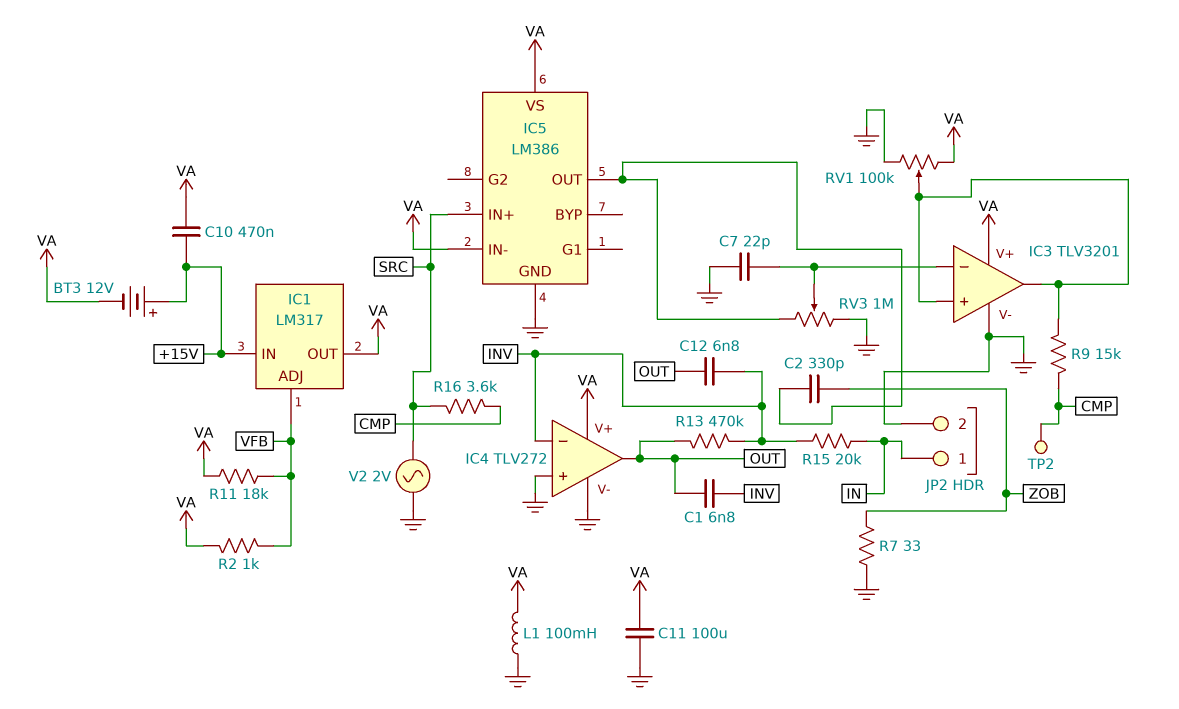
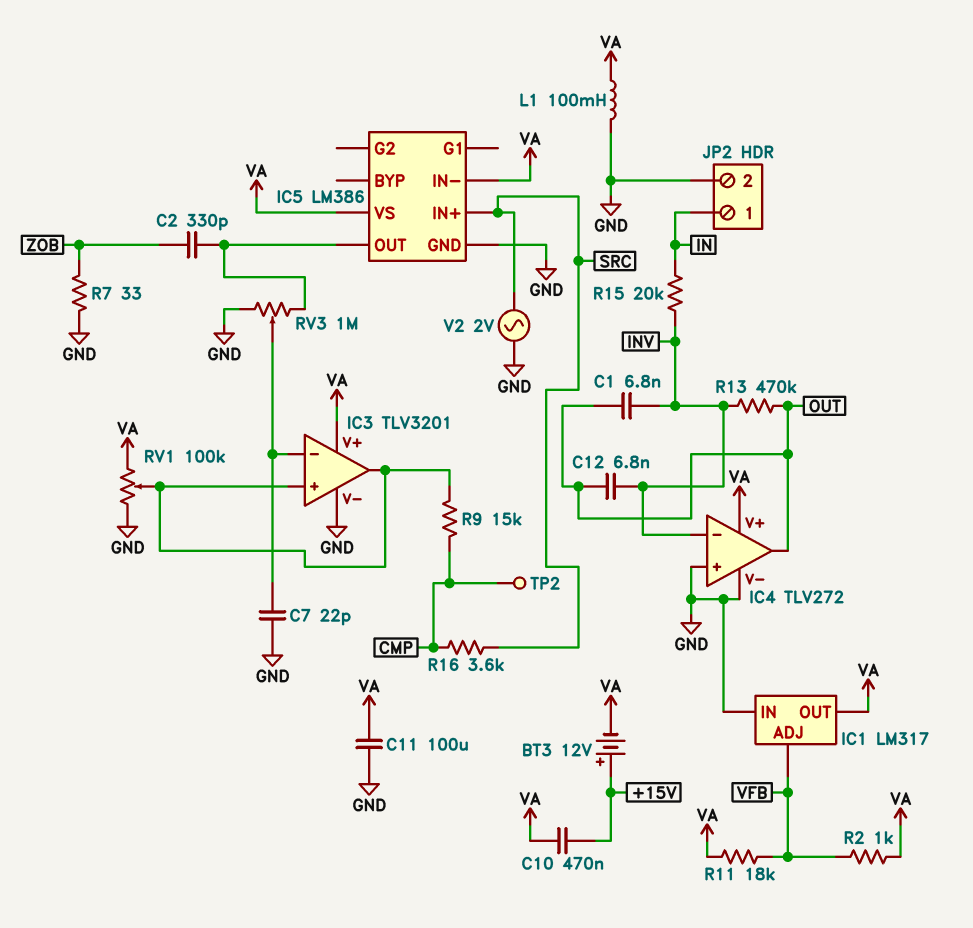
IC1 pin IN: +15V -> GND

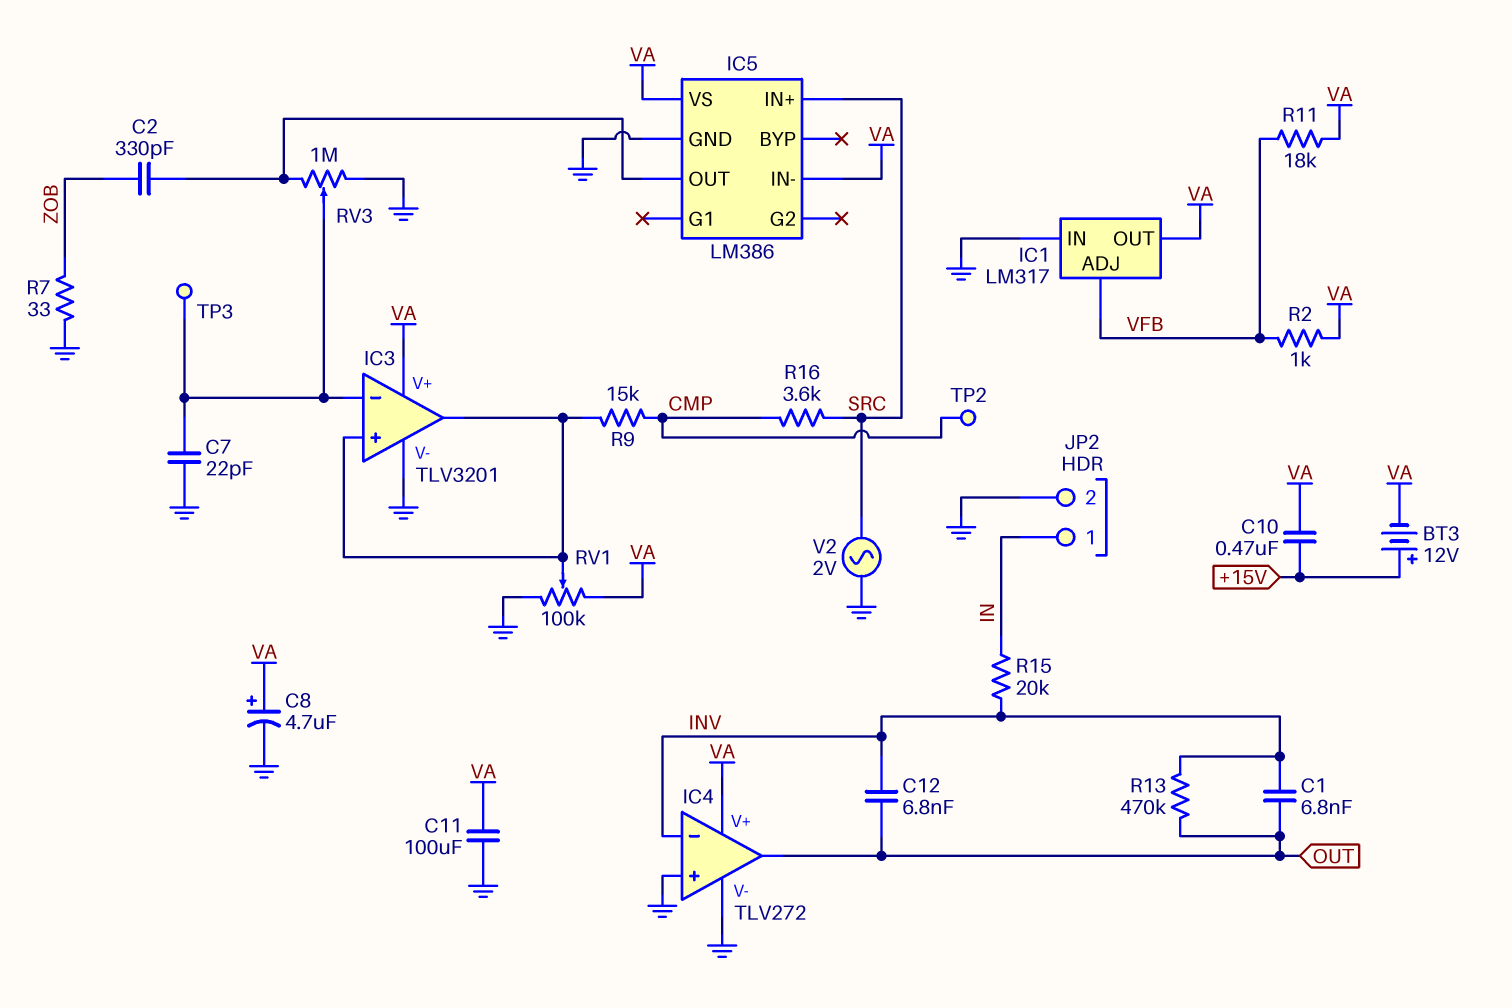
C8: none -> 4.7uF (plus VA, minus GND)
L1: 100mH (GND, VA) -> none
TP3: none -> test point (IC3/in-)

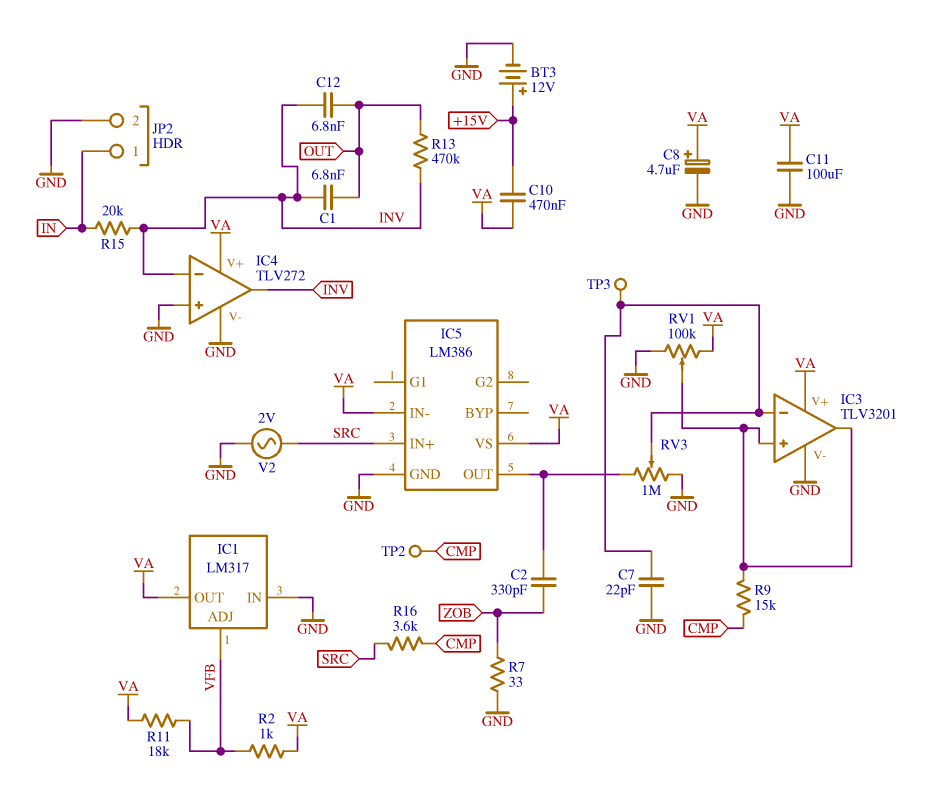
BT3: 12V (plus +15V, minus VA) -> 12V (plus +15V, minus GND)
IC4 pin out: OUT -> INV

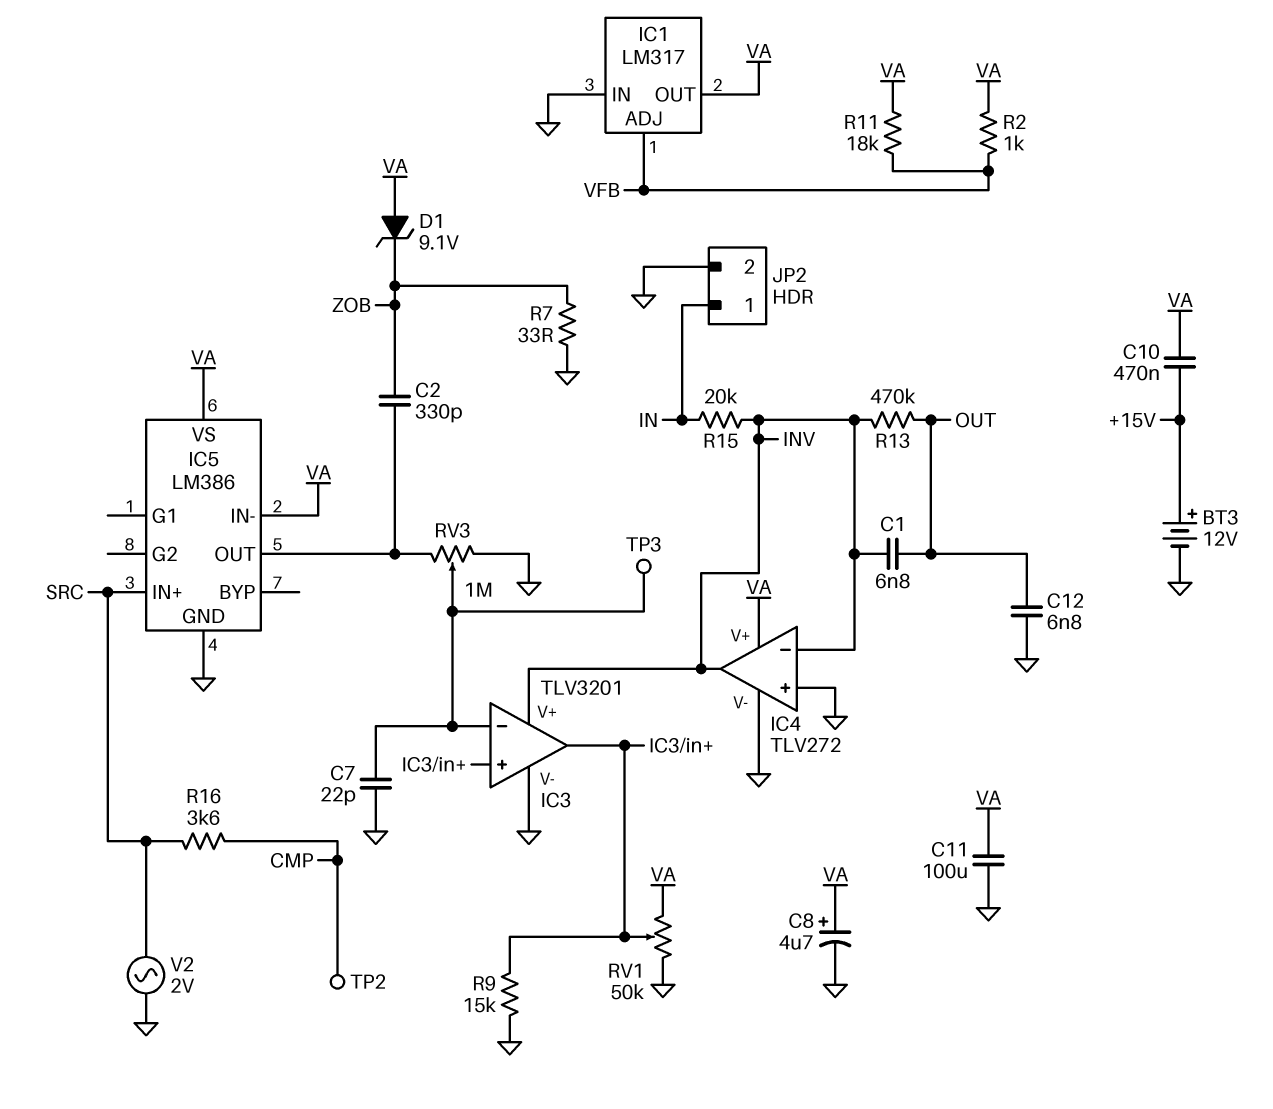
C12: 6.8nF (INV, OUT) -> 6.8nF (GND, OUT)
D1: none -> zener 9.1V (A VA, K ZOB)
IC3 pin V+: VA -> INV
R9: 15k (CMP, IC3/in+) -> 15k (GND, IC3/in+)
RV1: 100k (GND, VA, wiper IC3/in+) -> 50k (GND, VA, wiper IC3/in+)

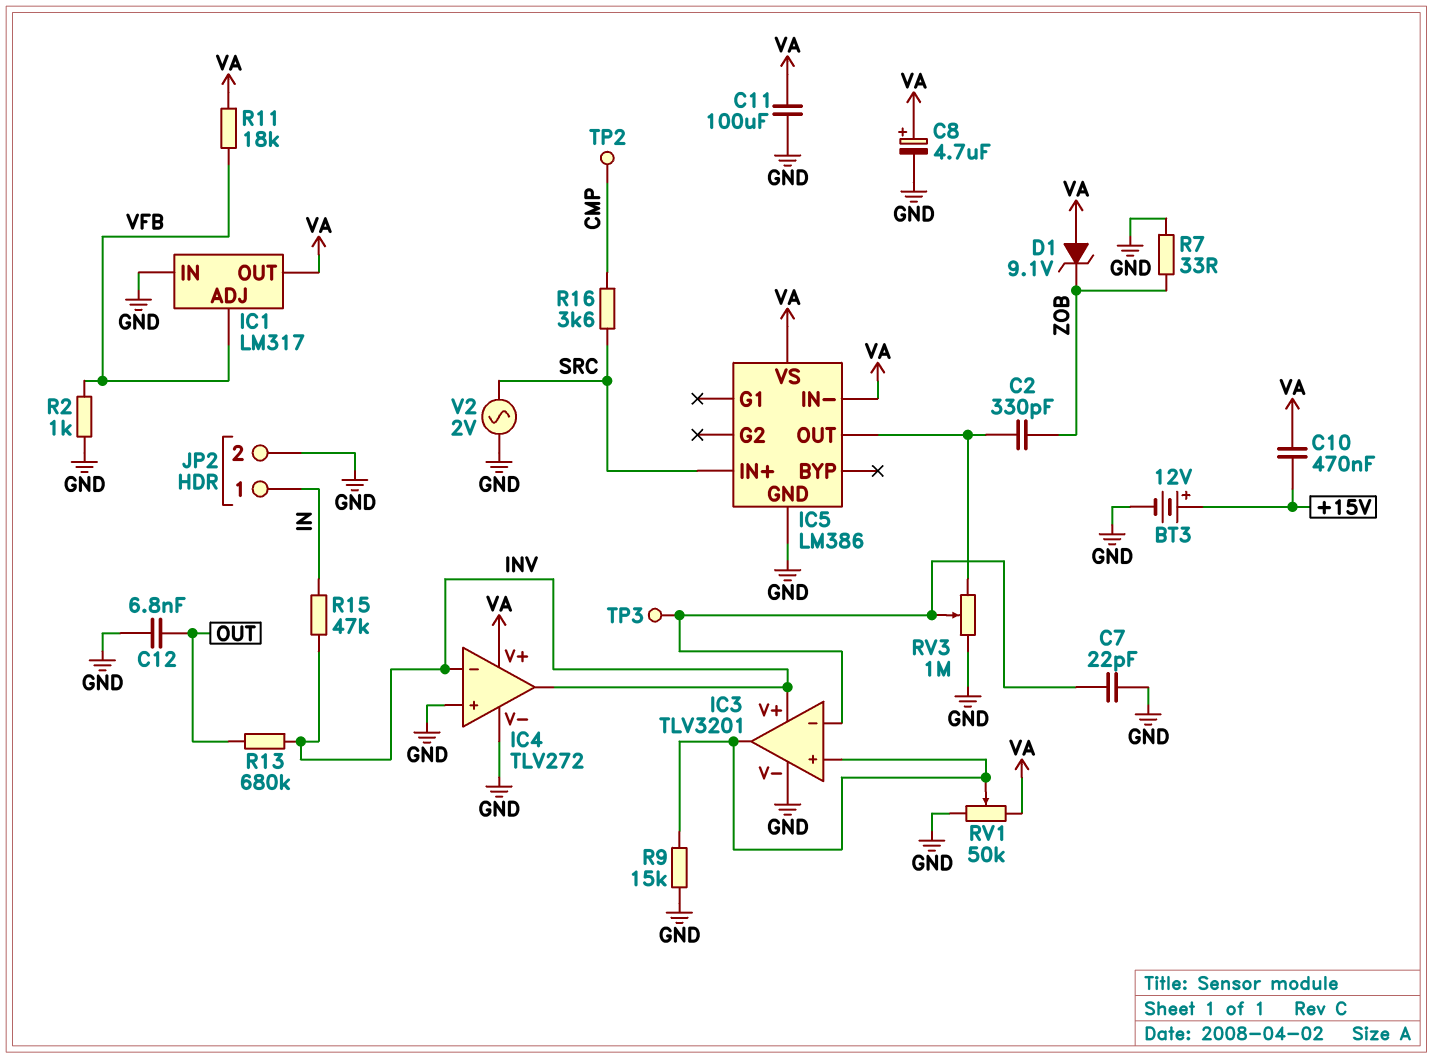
C1: 6.8nF (INV, OUT) -> none
R2: 1k (VA, VFB) -> 1k (GND, VFB)
R13: 470k (INV, OUT) -> 680k (INV, OUT)
R15: 20k (IN, INV) -> 47k (IN, INV)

> WHAT TO WORK ON:
Output only a verbatim copy of the lines spanning from the line that contains "R2: 1k (VA, VFB) -> 1k (GND, VFB)" to the end of the records above.

> COMPLETED TASK:
R2: 1k (VA, VFB) -> 1k (GND, VFB)
R13: 470k (INV, OUT) -> 680k (INV, OUT)
R15: 20k (IN, INV) -> 47k (IN, INV)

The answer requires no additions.